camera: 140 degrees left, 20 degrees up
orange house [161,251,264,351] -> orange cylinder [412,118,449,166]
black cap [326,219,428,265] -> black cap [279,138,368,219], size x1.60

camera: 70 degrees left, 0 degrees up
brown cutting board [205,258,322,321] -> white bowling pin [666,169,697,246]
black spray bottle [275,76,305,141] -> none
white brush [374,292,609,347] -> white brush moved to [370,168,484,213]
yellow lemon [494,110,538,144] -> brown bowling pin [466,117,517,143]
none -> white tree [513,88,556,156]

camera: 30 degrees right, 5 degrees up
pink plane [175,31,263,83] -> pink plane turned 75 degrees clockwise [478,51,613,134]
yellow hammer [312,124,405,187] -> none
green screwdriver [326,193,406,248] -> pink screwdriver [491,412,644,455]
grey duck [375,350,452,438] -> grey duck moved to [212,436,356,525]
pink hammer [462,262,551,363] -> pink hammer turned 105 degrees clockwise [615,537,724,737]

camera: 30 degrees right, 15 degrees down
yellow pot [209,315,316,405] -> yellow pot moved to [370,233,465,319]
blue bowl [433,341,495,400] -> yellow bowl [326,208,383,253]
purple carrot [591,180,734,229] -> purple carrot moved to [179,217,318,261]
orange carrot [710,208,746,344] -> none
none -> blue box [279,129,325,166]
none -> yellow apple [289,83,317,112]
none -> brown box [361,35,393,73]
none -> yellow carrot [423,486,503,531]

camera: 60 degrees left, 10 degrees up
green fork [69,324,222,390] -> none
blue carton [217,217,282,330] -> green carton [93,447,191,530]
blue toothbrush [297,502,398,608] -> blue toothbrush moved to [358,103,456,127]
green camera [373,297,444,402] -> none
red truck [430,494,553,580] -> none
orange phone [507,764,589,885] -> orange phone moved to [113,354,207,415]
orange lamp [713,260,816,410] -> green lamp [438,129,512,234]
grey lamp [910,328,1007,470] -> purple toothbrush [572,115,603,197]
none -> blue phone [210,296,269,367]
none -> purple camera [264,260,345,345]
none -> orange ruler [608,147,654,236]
# # # # #
Problem description: Reproduce the lines above, beginning at the line with "yellow hammer [312,124,405,187] -> none" and stopping after the line with "blue bowl [433,341,495,400]", exactly as they are.

Reply:
yellow hammer [312,124,405,187] -> none
green screwdriver [326,193,406,248] -> pink screwdriver [491,412,644,455]
grey duck [375,350,452,438] -> grey duck moved to [212,436,356,525]
pink hammer [462,262,551,363] -> pink hammer turned 105 degrees clockwise [615,537,724,737]

camera: 30 degrees right, 15 degrees down
yellow pot [209,315,316,405] -> yellow pot moved to [370,233,465,319]
blue bowl [433,341,495,400] -> yellow bowl [326,208,383,253]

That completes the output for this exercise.